[DATA TO EXAMINE]

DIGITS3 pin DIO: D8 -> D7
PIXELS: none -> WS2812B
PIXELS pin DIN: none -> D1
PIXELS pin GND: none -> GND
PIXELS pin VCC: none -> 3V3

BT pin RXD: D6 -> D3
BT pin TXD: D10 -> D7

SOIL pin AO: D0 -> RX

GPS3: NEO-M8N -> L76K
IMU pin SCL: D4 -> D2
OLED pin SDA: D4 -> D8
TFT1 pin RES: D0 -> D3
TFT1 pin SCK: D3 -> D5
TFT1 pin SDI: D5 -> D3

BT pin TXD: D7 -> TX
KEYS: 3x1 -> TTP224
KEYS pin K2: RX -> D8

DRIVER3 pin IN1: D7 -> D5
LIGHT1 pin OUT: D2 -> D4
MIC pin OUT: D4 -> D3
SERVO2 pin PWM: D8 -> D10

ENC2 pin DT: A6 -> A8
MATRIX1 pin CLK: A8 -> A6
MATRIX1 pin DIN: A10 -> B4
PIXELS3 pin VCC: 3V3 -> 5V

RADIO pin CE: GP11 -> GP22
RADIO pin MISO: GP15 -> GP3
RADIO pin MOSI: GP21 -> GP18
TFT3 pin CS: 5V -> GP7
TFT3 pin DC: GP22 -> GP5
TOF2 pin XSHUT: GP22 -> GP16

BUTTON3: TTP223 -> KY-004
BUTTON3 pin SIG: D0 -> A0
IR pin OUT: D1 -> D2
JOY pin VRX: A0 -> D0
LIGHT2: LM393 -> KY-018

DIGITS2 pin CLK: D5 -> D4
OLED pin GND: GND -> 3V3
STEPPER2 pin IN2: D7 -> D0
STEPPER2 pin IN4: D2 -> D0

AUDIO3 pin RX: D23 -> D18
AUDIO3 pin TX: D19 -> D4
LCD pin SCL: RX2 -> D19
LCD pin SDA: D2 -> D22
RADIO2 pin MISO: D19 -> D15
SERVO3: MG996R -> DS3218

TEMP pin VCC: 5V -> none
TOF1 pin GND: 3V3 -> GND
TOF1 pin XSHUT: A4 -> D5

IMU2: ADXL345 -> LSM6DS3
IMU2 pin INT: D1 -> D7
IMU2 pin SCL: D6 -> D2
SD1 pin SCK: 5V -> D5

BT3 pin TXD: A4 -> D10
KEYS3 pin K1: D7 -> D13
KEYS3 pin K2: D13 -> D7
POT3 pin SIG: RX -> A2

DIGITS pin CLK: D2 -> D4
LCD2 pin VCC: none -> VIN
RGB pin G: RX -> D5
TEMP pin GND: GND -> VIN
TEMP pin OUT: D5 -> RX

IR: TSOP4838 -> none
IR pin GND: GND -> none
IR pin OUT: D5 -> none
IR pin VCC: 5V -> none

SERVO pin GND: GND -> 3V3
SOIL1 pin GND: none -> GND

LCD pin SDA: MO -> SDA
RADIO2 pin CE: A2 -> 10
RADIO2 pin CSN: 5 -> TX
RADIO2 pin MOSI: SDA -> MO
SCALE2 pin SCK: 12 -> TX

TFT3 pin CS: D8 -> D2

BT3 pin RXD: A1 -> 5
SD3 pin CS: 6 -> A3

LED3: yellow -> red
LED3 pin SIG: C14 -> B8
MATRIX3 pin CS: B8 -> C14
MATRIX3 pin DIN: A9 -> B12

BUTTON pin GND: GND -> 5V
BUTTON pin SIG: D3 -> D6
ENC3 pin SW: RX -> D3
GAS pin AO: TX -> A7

[/DATA TO EXAMINE]

■ **TASK GOAL**:
Please quote exactly the lines from the one containing "SCALE2 pin SCK: 12 -> TX" through the last line of the records above, both included, and nothing else.

■ **OUTPUT BELOW**:
SCALE2 pin SCK: 12 -> TX

TFT3 pin CS: D8 -> D2

BT3 pin RXD: A1 -> 5
SD3 pin CS: 6 -> A3

LED3: yellow -> red
LED3 pin SIG: C14 -> B8
MATRIX3 pin CS: B8 -> C14
MATRIX3 pin DIN: A9 -> B12

BUTTON pin GND: GND -> 5V
BUTTON pin SIG: D3 -> D6
ENC3 pin SW: RX -> D3
GAS pin AO: TX -> A7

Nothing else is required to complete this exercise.